* **Your goal**
Drop the pictures and repeat the remaining data exactly.

* **Collected data**
# # #

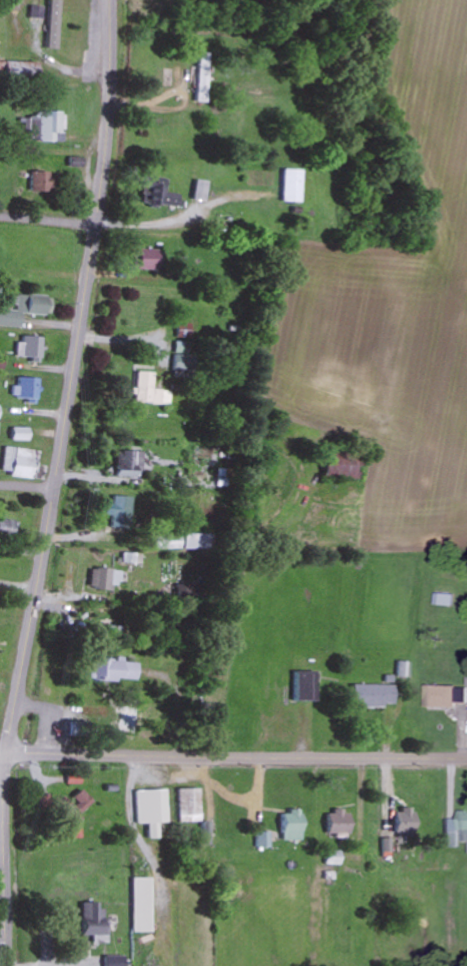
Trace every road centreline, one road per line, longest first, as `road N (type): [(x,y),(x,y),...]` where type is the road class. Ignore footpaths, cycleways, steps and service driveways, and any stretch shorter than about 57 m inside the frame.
road 1 (secondary): [(6,757),(108,153),(112,0)]
road 2 (secondary): [(466,760),(6,757)]
road 3 (secondary): [(9,965),(6,757)]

# # #

* **Finished task**
Trace every road centreline, one road per line, longest first, as `road N (type): [(x,y),(x,y),...]` where type is the road class. Ignore footpaths, cycleways, steps and service driveways, and any stretch shorter than about 57 m inside the frame.
road 1 (secondary): [(6,757),(108,153),(112,0)]
road 2 (secondary): [(466,760),(6,757)]
road 3 (secondary): [(9,965),(6,757)]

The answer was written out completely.